*** Available data ***

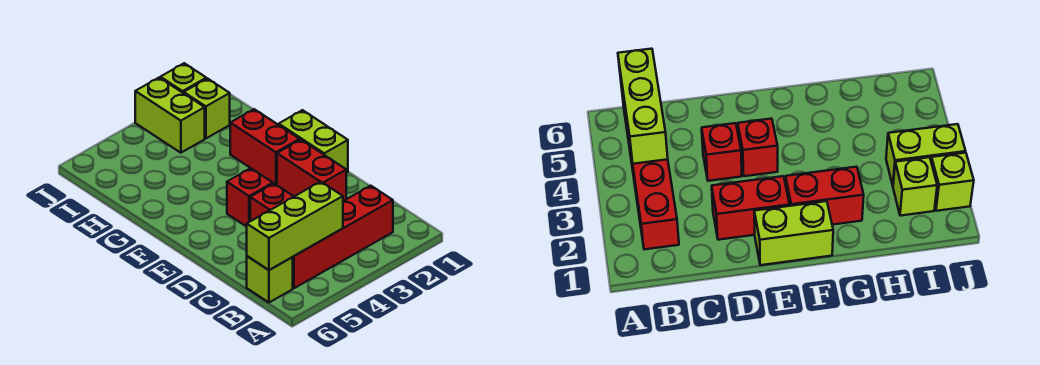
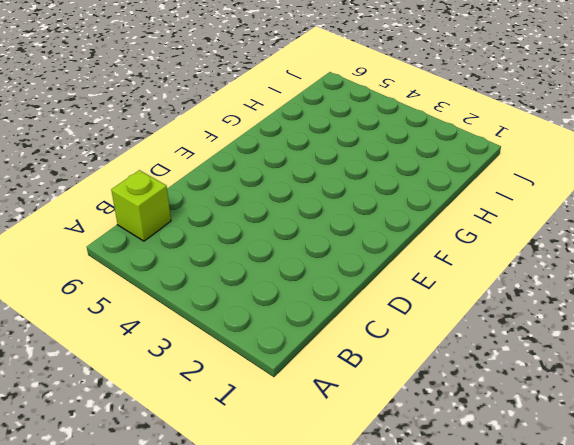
none -> red brick B2:B5 level 1
none -> red brick D2:E2 level 1

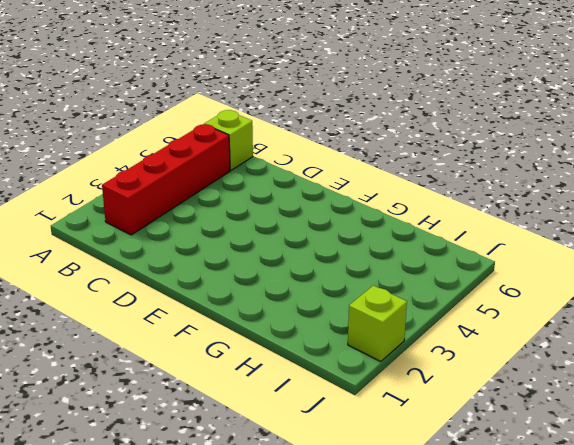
none -> red brick D2:E2 level 1
none -> red brick D4 level 1

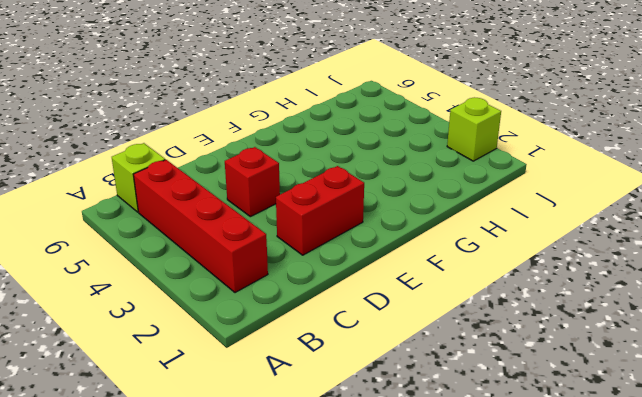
none -> lime brick E1:F1 level 1
none -> red brick E4 level 1

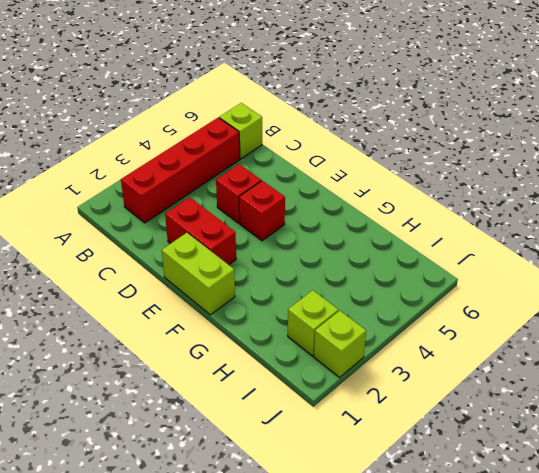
none -> red brick F2:G2 level 1
none -> lime brick I3:J3 level 1

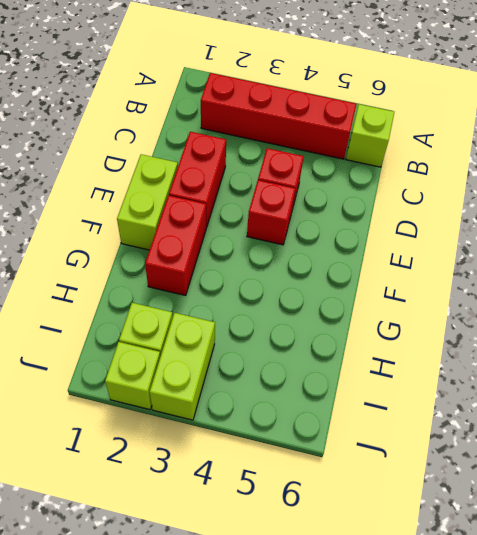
none -> lime brick B4:B6 level 2

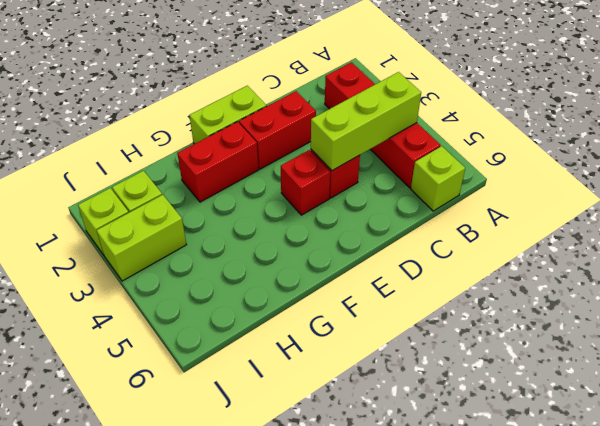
lime brick B4:D4 level 2 -> lime brick B4:B6 level 2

*** End of Available data ***

Task requirements:
Across the data, find each line that has "none" in it and copy that line.

Answer to the exercise:
none -> red brick B2:B5 level 1
none -> red brick D2:E2 level 1
none -> red brick D2:E2 level 1
none -> red brick D4 level 1
none -> lime brick E1:F1 level 1
none -> red brick E4 level 1
none -> red brick F2:G2 level 1
none -> lime brick I3:J3 level 1
none -> lime brick B4:B6 level 2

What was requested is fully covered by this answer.